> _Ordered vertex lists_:
-- Opening Marker --

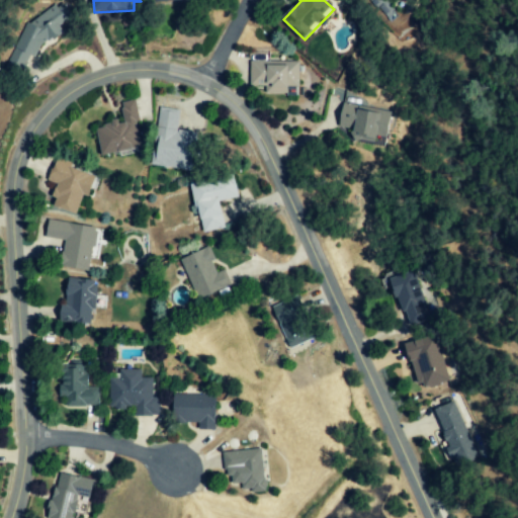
[(15,34),(29,57),(66,34),(61,25),(74,17),(66,3),(15,34)]
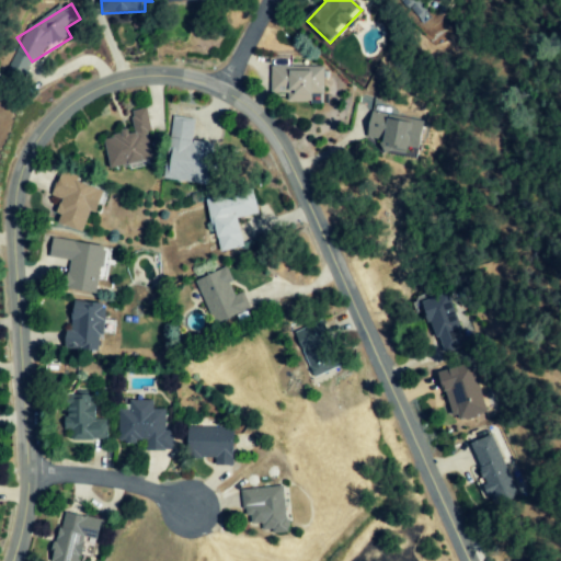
[(4,75),(23,83),(34,60),(15,52),(4,75)]
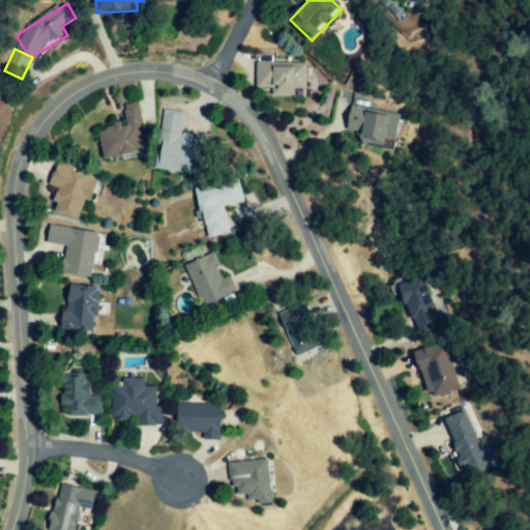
[(306,64),(255,62),(255,88),(272,88),(272,97),(306,97),(306,64)]
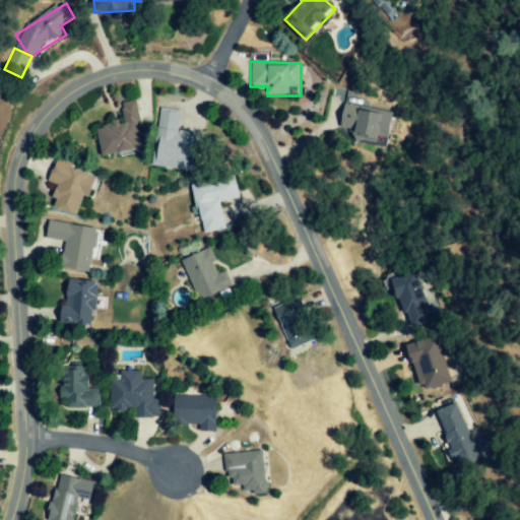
[(103,157),(144,149),(135,101),(121,104),(125,122),(96,127),(103,157)]
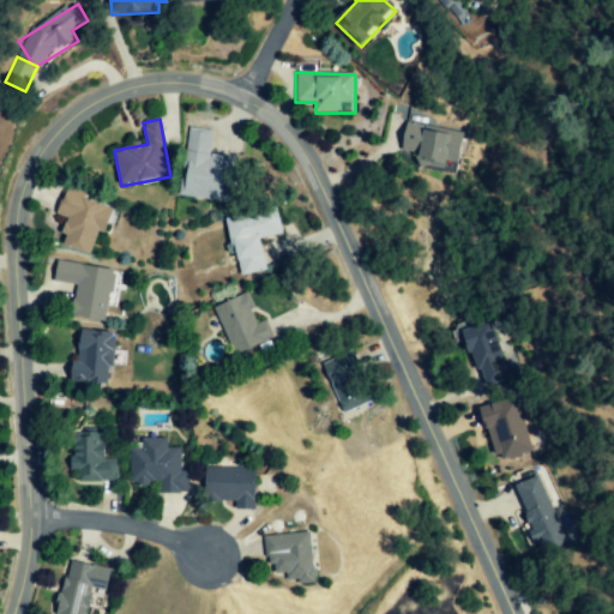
[(461,166),(467,137),(408,124),(402,150),(420,154),(417,164),(438,169),(440,161),(461,166)]
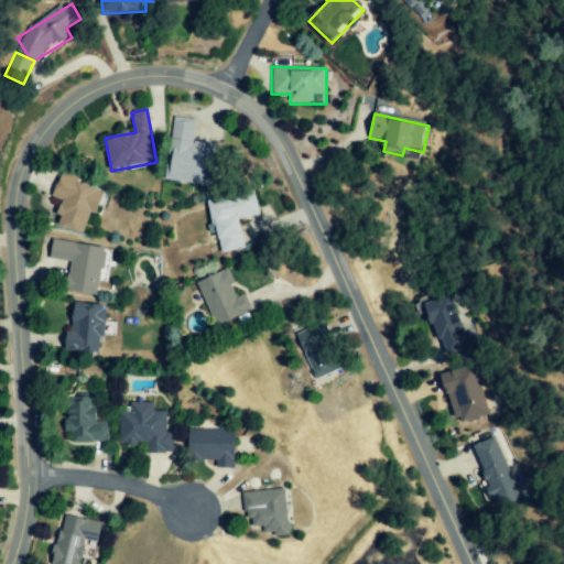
[(194,142),(196,121),(175,119),(169,181),(213,185),(214,181),(221,182),(224,165),(215,165),(217,144),(194,142)]
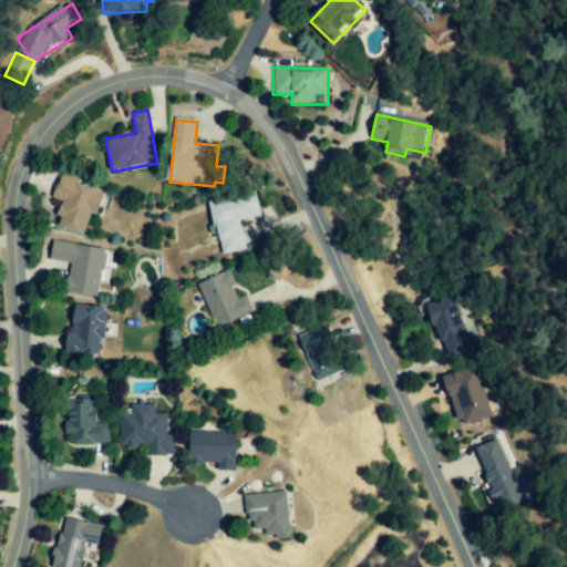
[(88,235),(94,215),(102,217),(109,193),(61,177),(54,198),(63,200),(59,216),(63,217),(60,226),(88,235)]
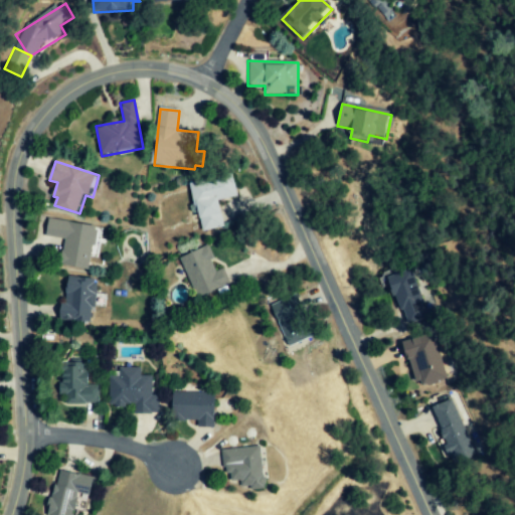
[(239,196),(234,174),(191,183),(201,232),(225,227),(220,201),(239,196)]
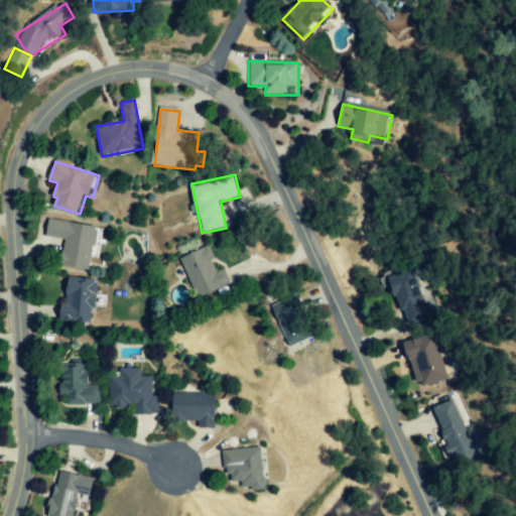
[(91,271),(93,255),(95,256),(99,227),(48,220),(45,237),(63,240),(59,266),(91,271)]
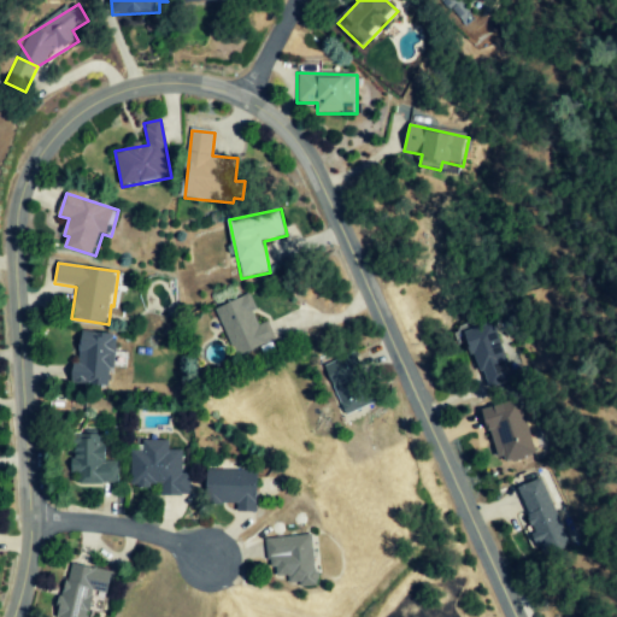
[(216,309),(235,357),(275,341),(268,322),(262,325),(250,295),(216,309)]
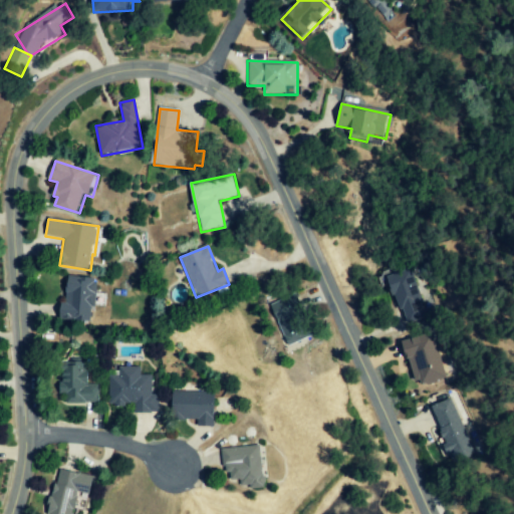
[(403,324),(425,318),(411,268),(389,275),(403,324)]
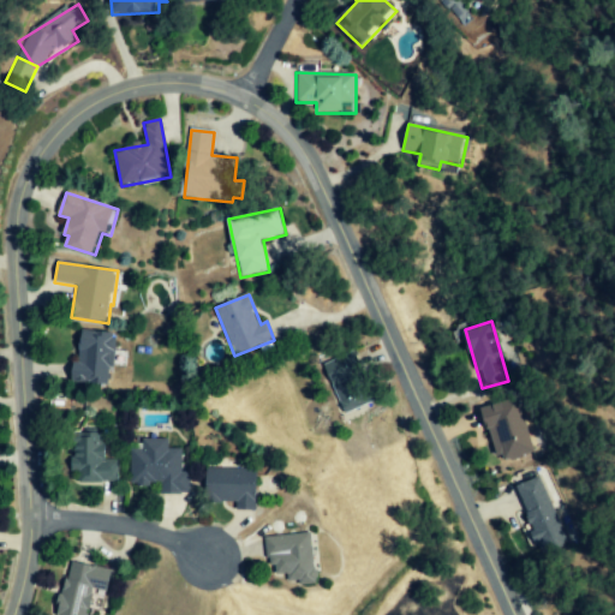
[(76,382),(113,384),(115,333),(78,330),(76,382)]
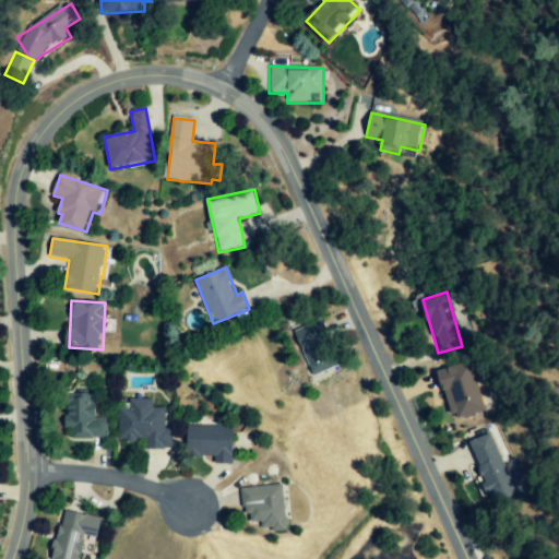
[(313,376),(340,365),(321,320),(295,332),(313,376)]
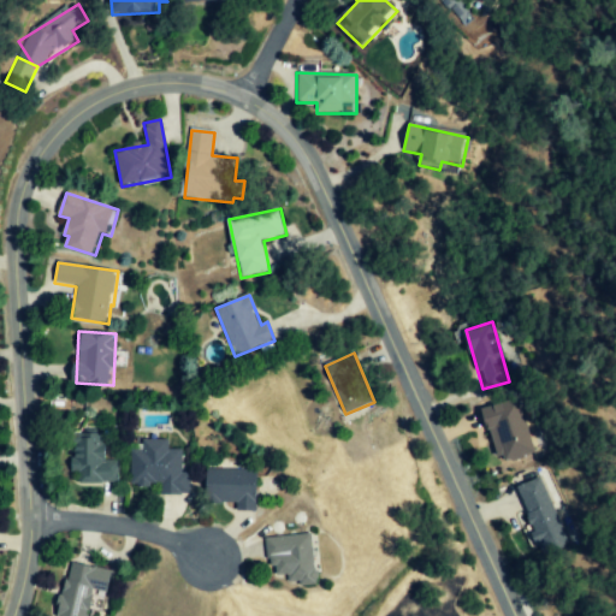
[(535,454),(516,397),(483,409),(499,457),(504,456),(507,463),(535,454)]
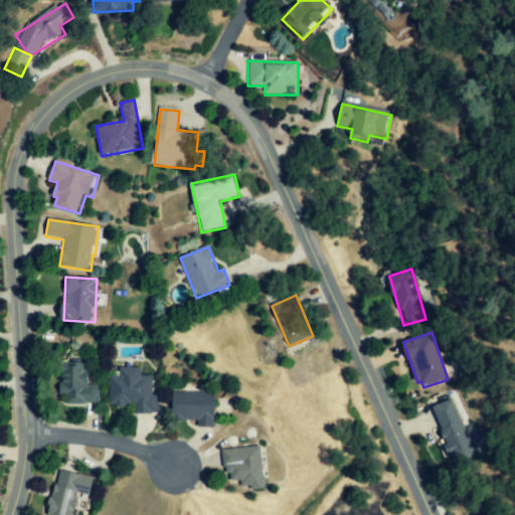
[(66,404),(99,404),(99,384),(88,384),(88,362),(65,362),(65,383),(58,383),(58,394),(66,394),(66,404)]
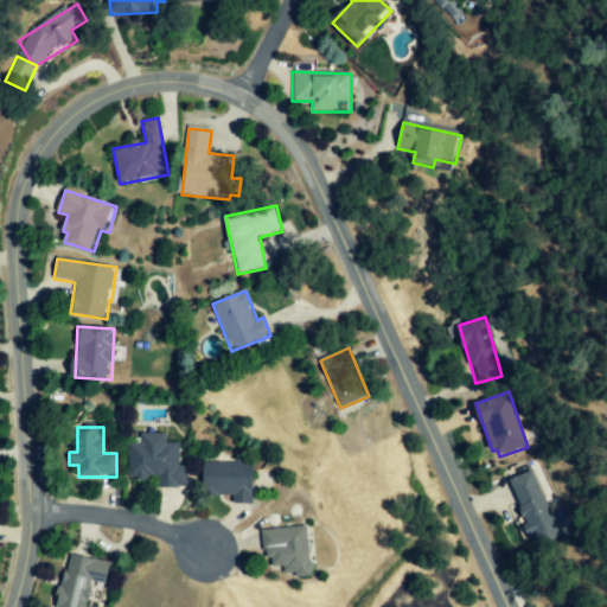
[(127,443),(128,479),(159,479),(159,489),(187,489),(187,467),(180,467),(180,442),(166,443),(166,433),(140,434),(140,443),(127,443)]
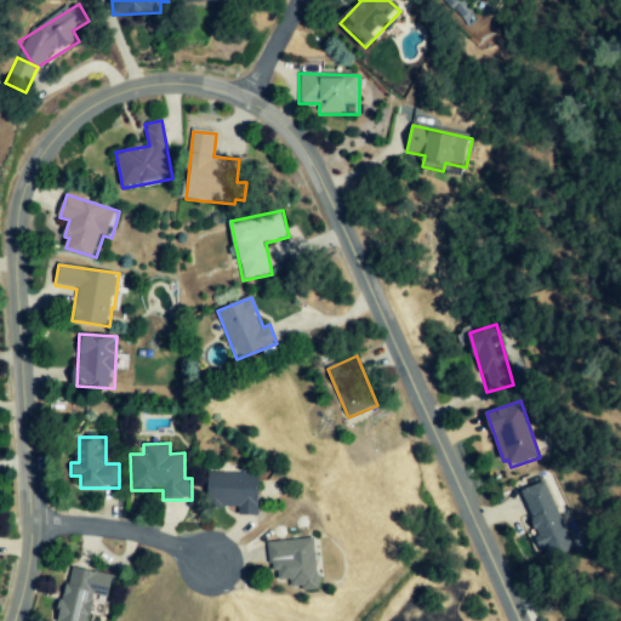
[(239,516),(258,516),(260,474),(208,473),(208,505),(239,505),(239,516)]
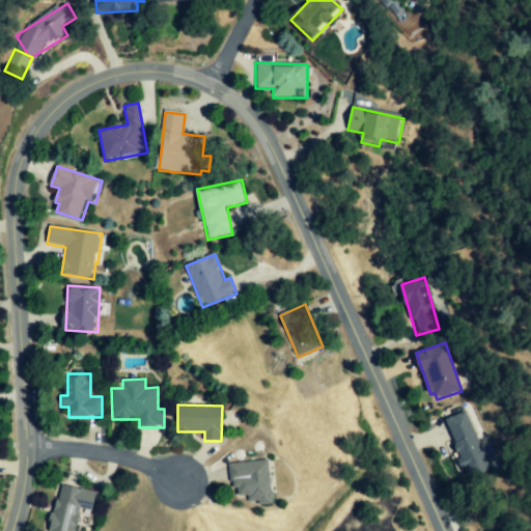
[(492,469),(466,412),(444,421),(471,478),(492,469)]
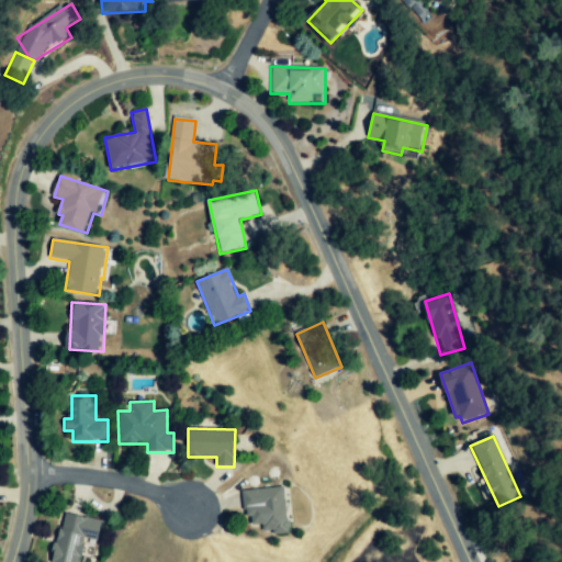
[(243,490),(245,517),(254,517),(254,526),(263,525),(265,535),(289,534),(287,487),(243,490)]
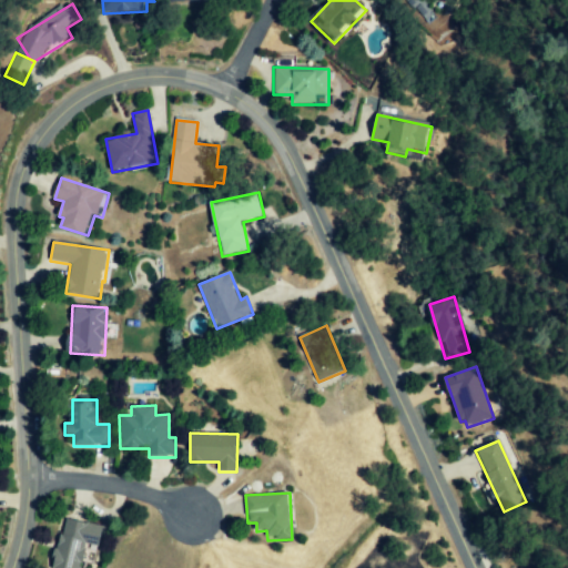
[(104,527),(63,518),(52,567),(82,567),(88,545),(100,547),(104,527)]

-- Closing Marker --

> _Your goal_:
Without the pictures, give every line above again exactly.

> _Solution below_:
[(15,34),(29,57),(66,34),(61,25),(74,17),(66,3),(15,34)]
[(4,75),(23,83),(34,60),(15,52),(4,75)]
[(306,64),(255,62),(255,88),(272,88),(272,97),(306,97),(306,64)]
[(103,157),(144,149),(135,101),(121,104),(125,122),(96,127),(103,157)]
[(461,166),(467,137),(408,124),(402,150),(420,154),(417,164),(438,169),(440,161),(461,166)]
[(194,142),(196,121),(175,119),(169,181),(213,185),(214,181),(221,182),(224,165),(215,165),(217,144),(194,142)]
[(88,235),(94,215),(102,217),(109,193),(61,177),(54,198),(63,200),(59,216),(63,217),(60,226),(88,235)]
[(239,196),(234,174),(191,183),(201,232),(225,227),(220,201),(239,196)]
[(91,271),(93,255),(95,256),(99,227),(48,220),(45,237),(63,240),(59,266),(91,271)]
[(216,309),(235,357),(275,341),(268,322),(262,325),(250,295),(216,309)]
[(403,324),(425,318),(411,268),(389,275),(403,324)]
[(76,382),(113,384),(115,333),(78,330),(76,382)]
[(313,376),(340,365),(321,320),(295,332),(313,376)]
[(535,454),(516,397),(483,409),(499,457),(504,456),(507,463),(535,454)]
[(66,404),(99,404),(99,384),(88,384),(88,362),(65,362),(65,383),(58,383),(58,394),(66,394),(66,404)]
[(127,443),(128,479),(159,479),(159,489),(187,489),(187,467),(180,467),(180,442),(166,443),(166,433),(140,434),(140,443),(127,443)]
[(239,516),(258,516),(260,474),(208,473),(208,505),(239,505),(239,516)]
[(492,469),(466,412),(444,421),(471,478),(492,469)]
[(243,490),(245,517),(254,517),(254,526),(263,525),(265,535),(289,534),(287,487),(243,490)]
[(104,527),(63,518),(52,567),(82,567),(88,545),(100,547),(104,527)]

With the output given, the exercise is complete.